• _MATERIAL FOR THE TASK_

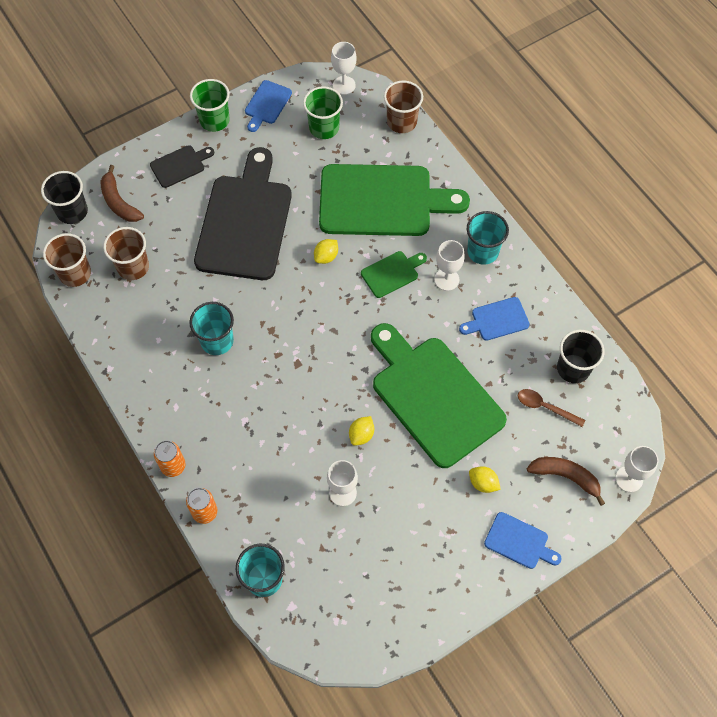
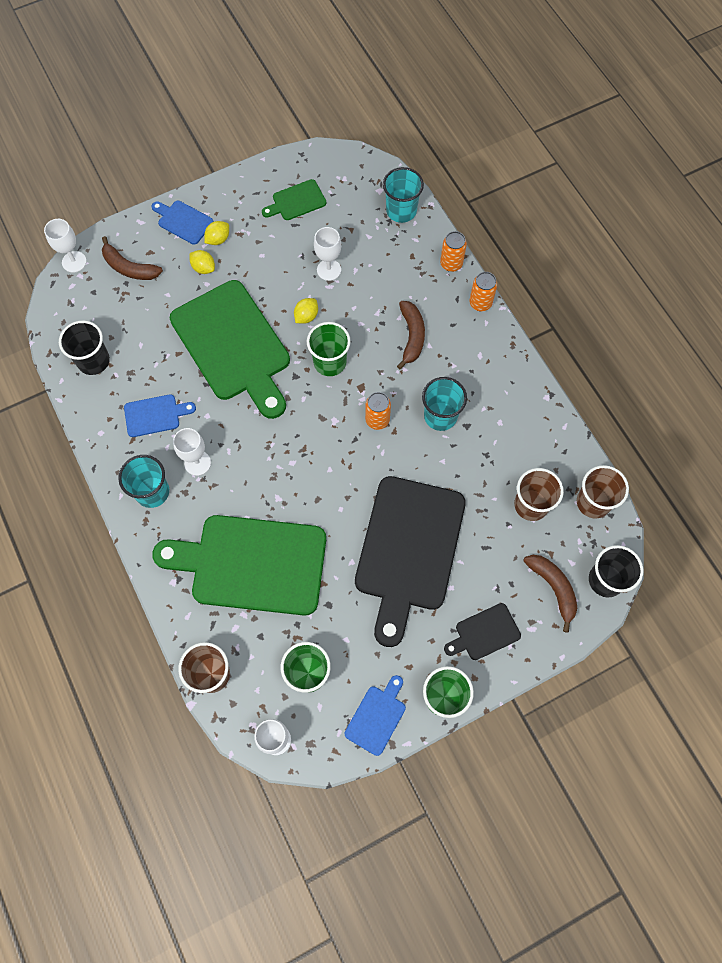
camera: 175 degrees left, 5 degrees up
(247, 421) = (411, 336): none -> brown banana
(279, 332) = (377, 420): none -> orange can
(326, 257) = (322, 499): yellow lemon -> yellow lemon (218, 239)
(331, 386) = (330, 362): none -> green cup
(392, 273) = (254, 475): green cutting board -> green cutting board (296, 201)
(545, 407) = (130, 327): brown spoon -> none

• _PROBLEM DETAILS_
All of the entries above are to be duplicated exactly, with every image left out.

• _RESULT OF THIS TASK_
camera: 175 degrees left, 5 degrees up
(247, 421) = (411, 336): none -> brown banana
(279, 332) = (377, 420): none -> orange can
(326, 257) = (322, 499): yellow lemon -> yellow lemon (218, 239)
(331, 386) = (330, 362): none -> green cup
(392, 273) = (254, 475): green cutting board -> green cutting board (296, 201)
(545, 407) = (130, 327): brown spoon -> none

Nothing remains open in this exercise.